> BRIEF
Exact reproduction of the listing is required. Pictures are not reproduced.

> DATASET CONTENT
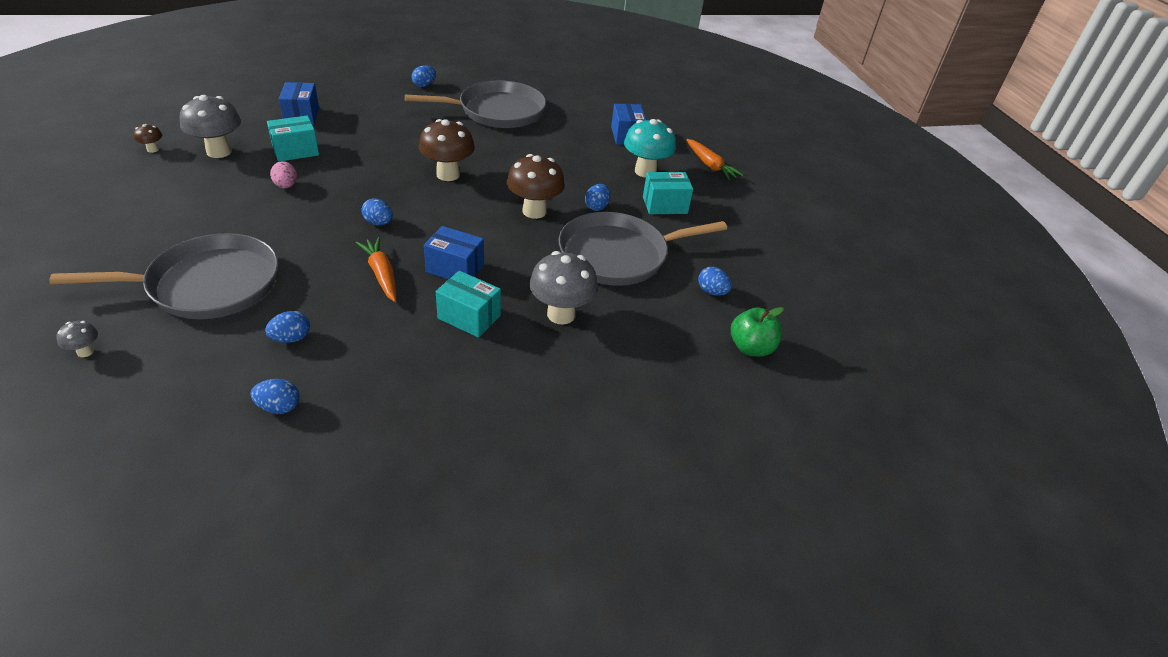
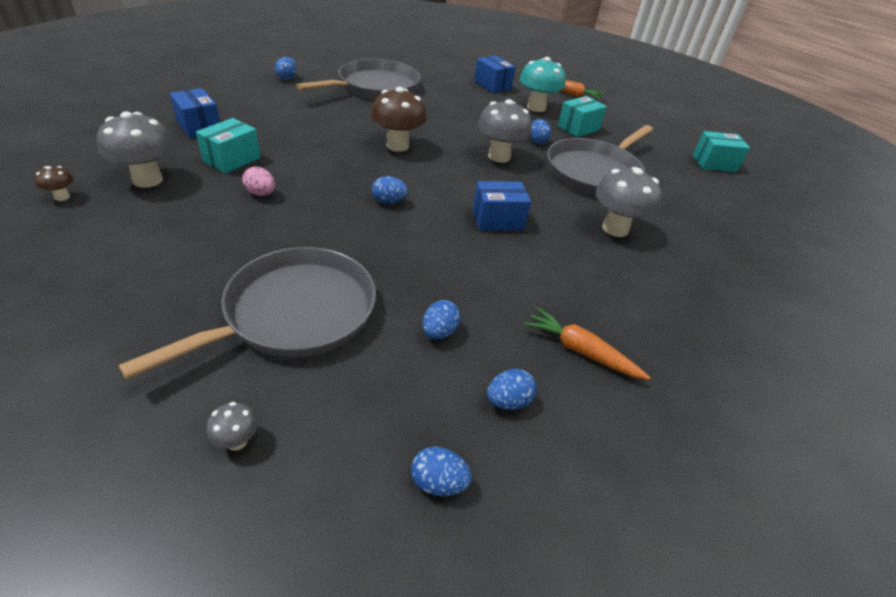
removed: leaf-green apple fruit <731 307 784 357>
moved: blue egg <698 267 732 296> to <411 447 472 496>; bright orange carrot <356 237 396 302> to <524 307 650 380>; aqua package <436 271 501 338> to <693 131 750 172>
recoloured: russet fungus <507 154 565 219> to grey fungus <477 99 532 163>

> SOLUTION TO THE EXERCISE
removed: leaf-green apple fruit <731 307 784 357>
moved: blue egg <698 267 732 296> to <411 447 472 496>; bright orange carrot <356 237 396 302> to <524 307 650 380>; aqua package <436 271 501 338> to <693 131 750 172>
recoloured: russet fungus <507 154 565 219> to grey fungus <477 99 532 163>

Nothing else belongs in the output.